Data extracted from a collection

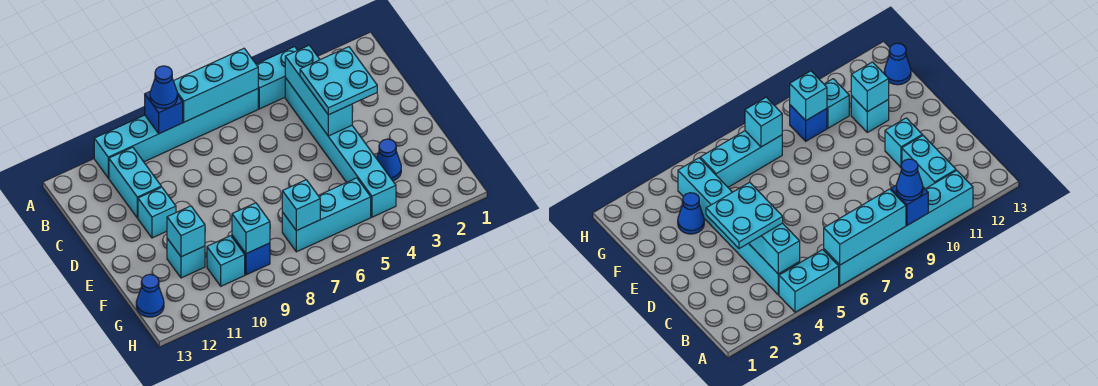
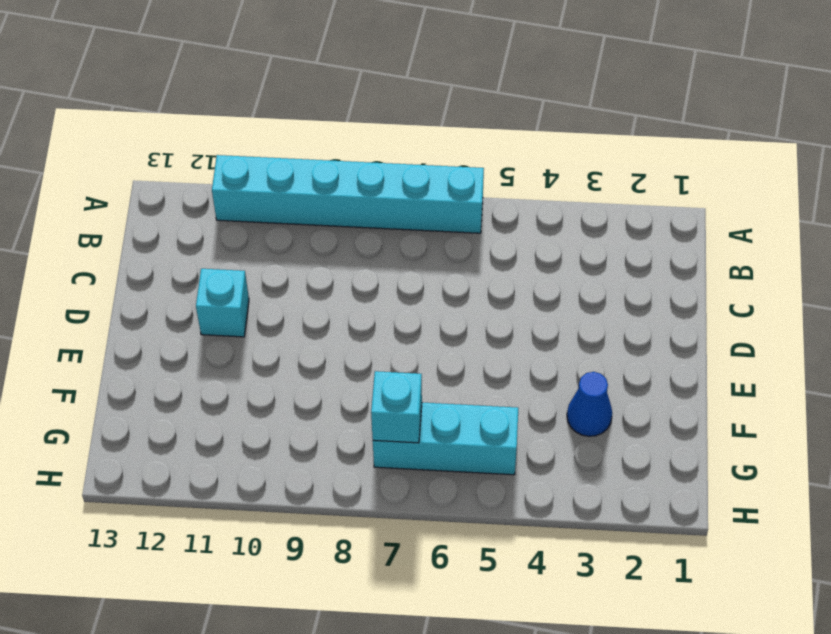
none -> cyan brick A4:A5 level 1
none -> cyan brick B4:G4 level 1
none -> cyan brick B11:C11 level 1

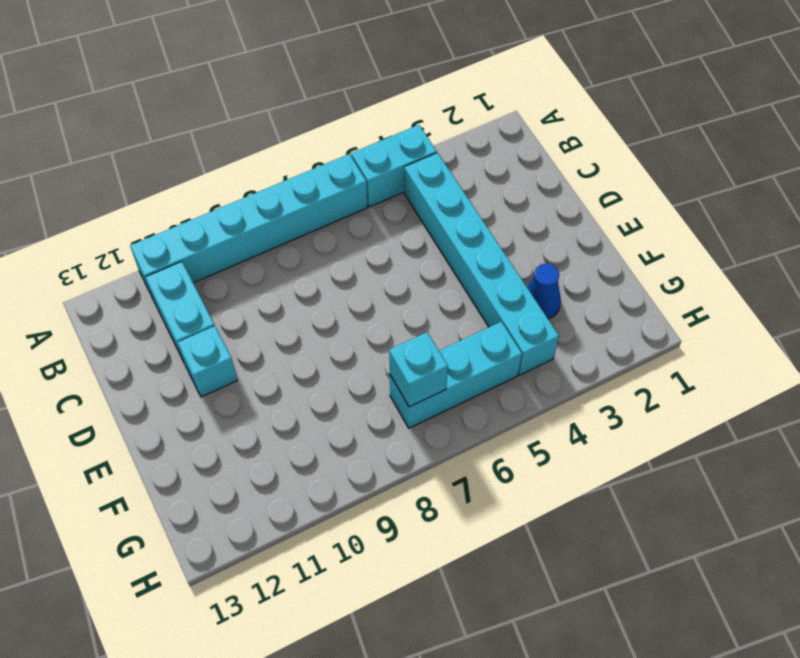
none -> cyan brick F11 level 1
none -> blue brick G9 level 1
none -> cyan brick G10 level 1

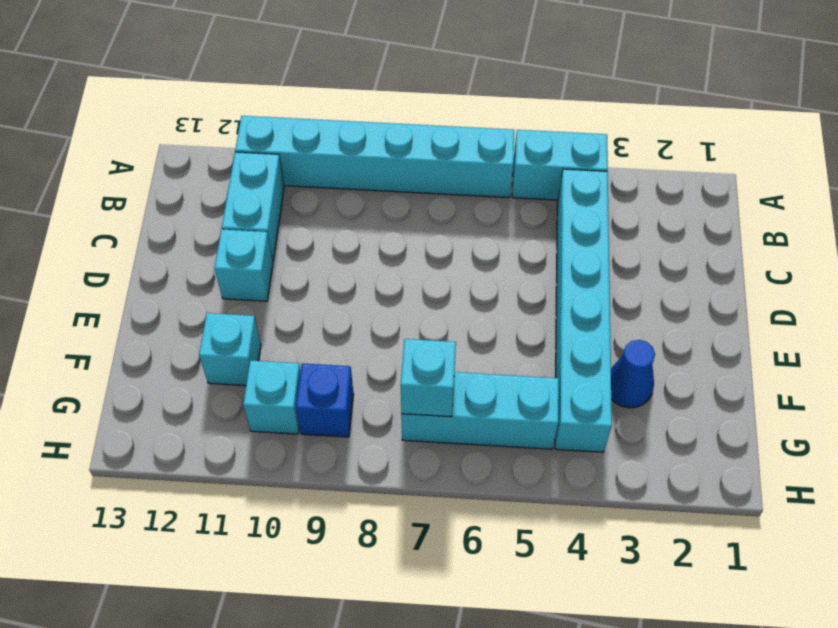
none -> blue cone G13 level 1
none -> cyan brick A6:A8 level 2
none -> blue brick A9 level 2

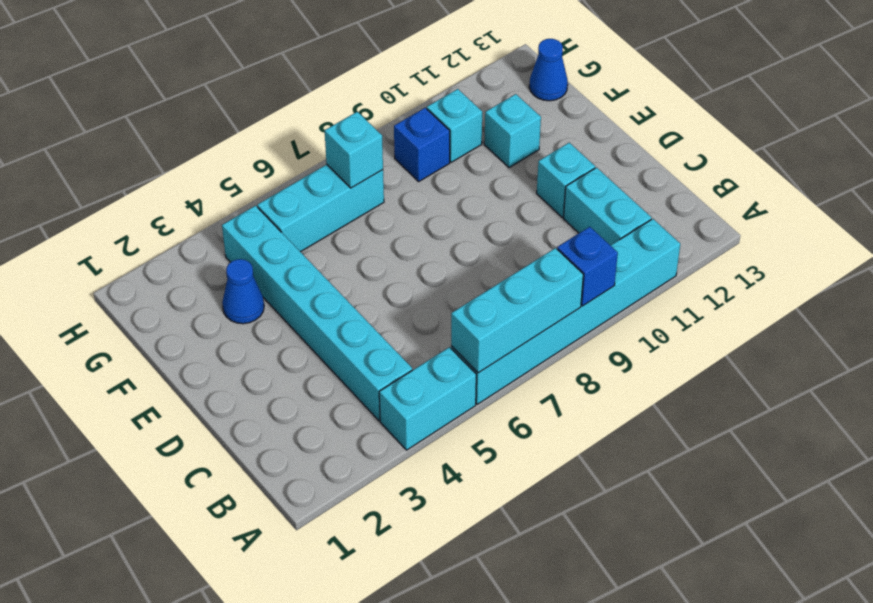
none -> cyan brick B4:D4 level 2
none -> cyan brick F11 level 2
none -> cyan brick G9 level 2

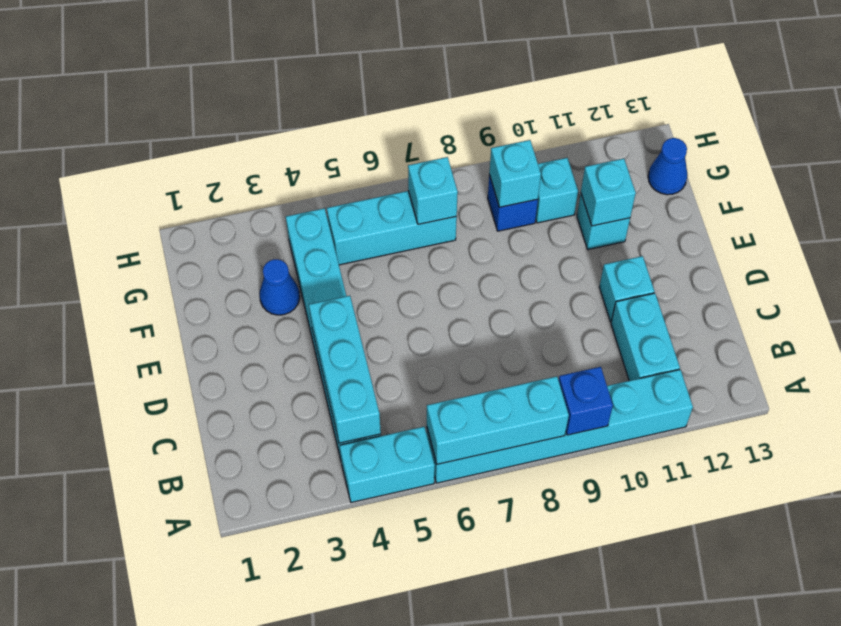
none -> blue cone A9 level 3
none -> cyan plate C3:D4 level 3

...

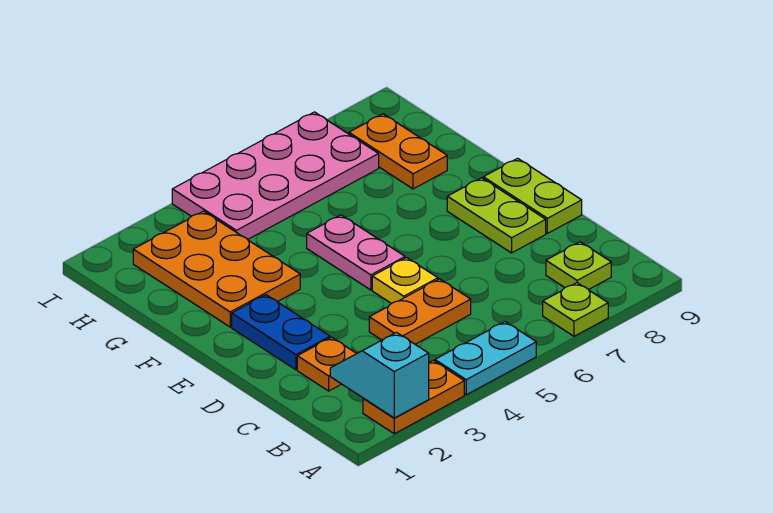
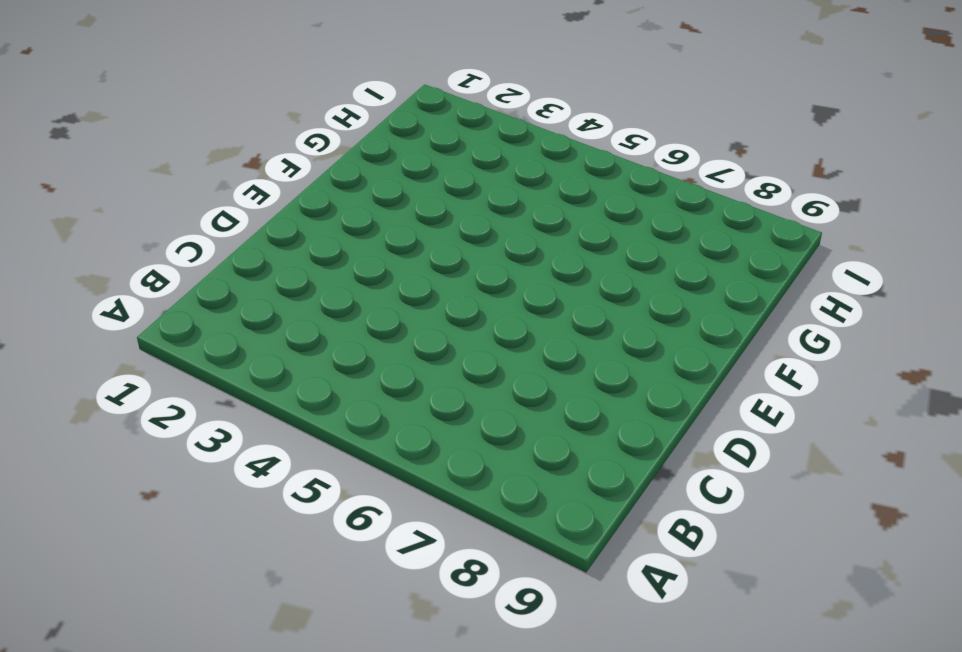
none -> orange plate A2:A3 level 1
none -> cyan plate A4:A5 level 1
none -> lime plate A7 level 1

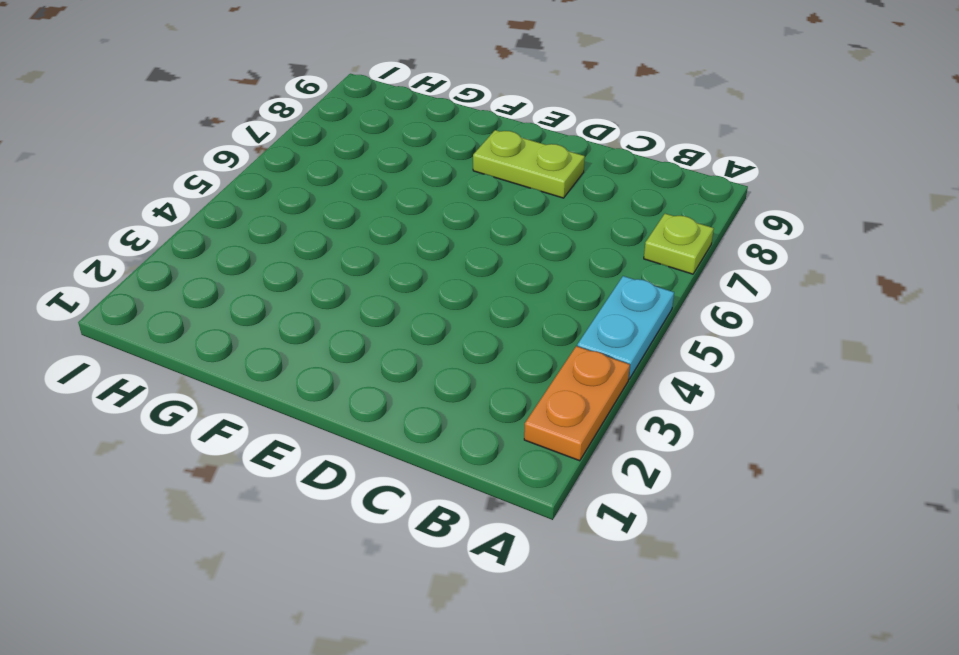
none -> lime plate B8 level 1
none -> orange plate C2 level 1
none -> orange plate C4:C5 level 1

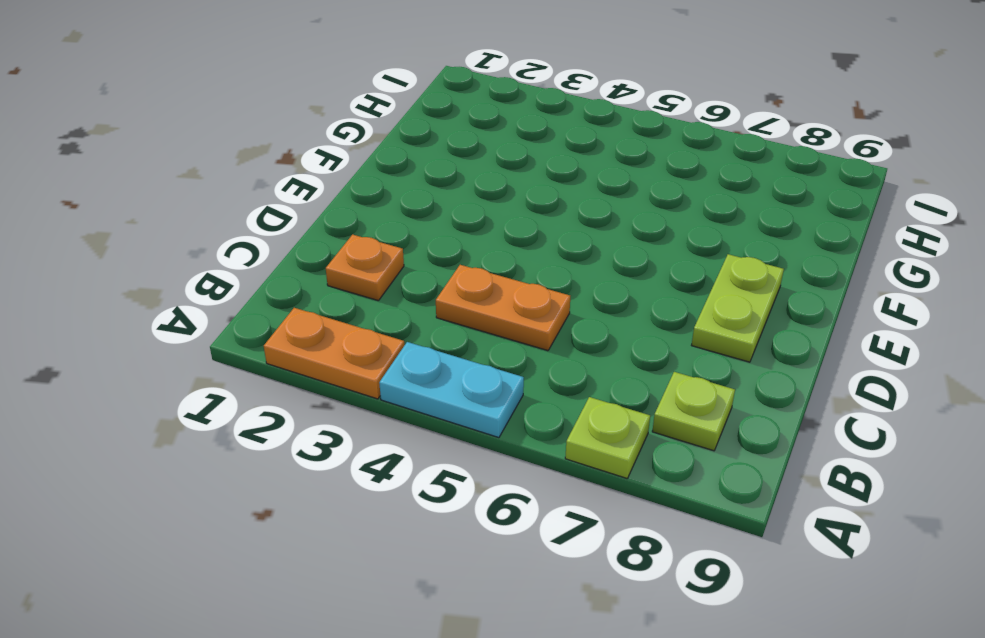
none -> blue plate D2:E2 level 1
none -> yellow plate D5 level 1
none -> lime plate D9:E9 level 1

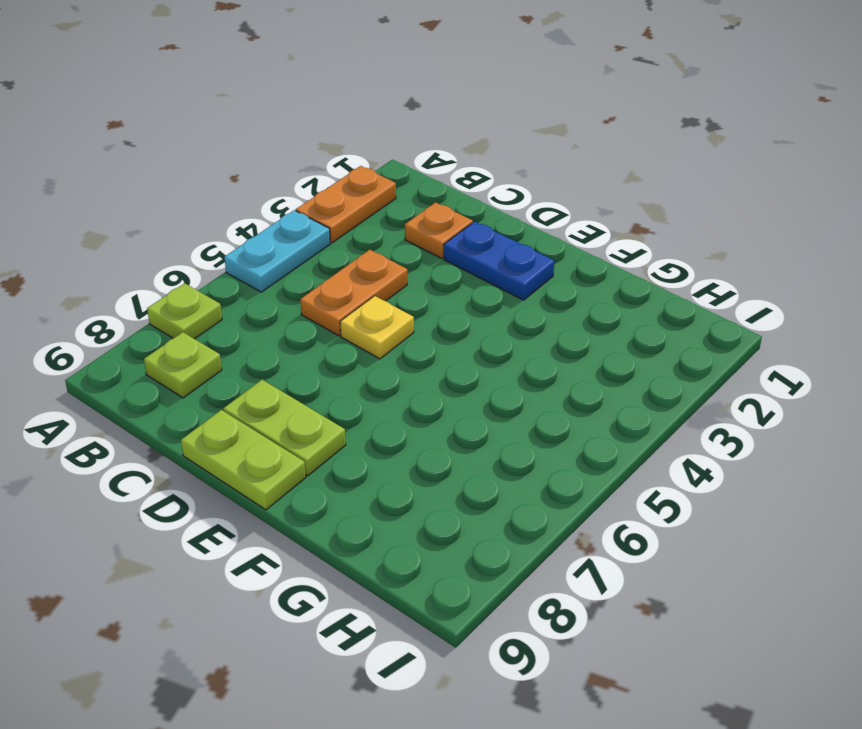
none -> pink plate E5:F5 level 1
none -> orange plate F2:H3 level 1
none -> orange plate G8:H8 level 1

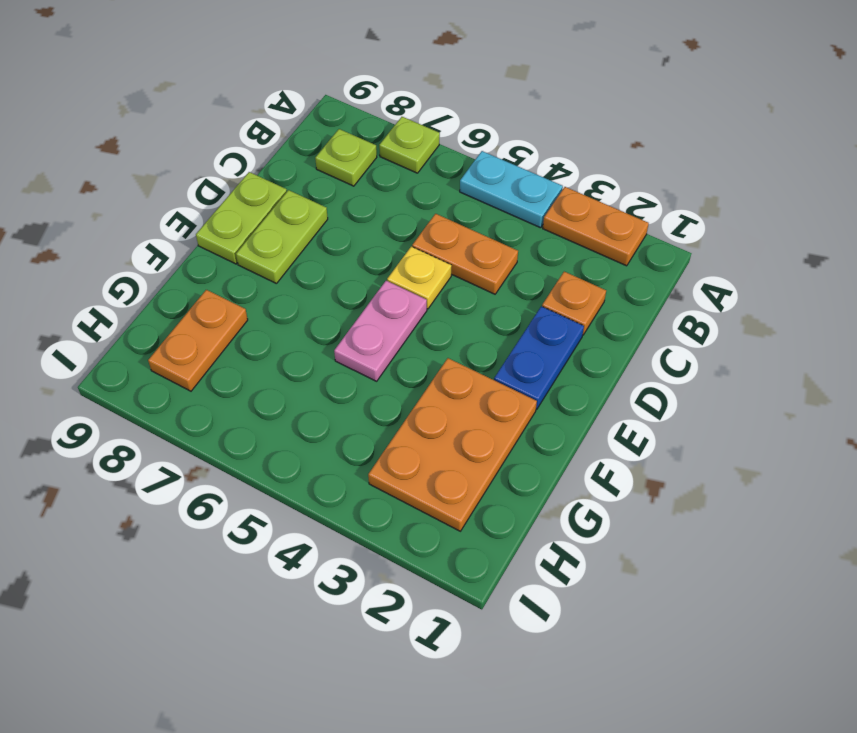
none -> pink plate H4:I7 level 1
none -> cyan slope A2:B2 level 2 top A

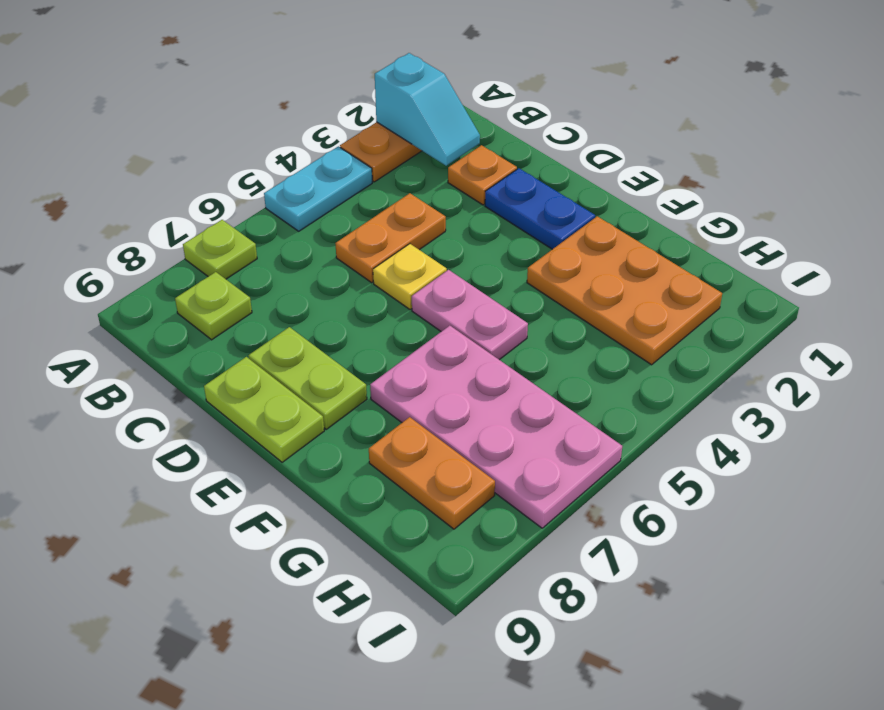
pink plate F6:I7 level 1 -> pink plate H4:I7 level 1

> [PROBLEM]: Show all lines from the data that contain "cone".

> [SOLUTION]:
none -> blue cone G13 level 1
none -> blue cone A9 level 3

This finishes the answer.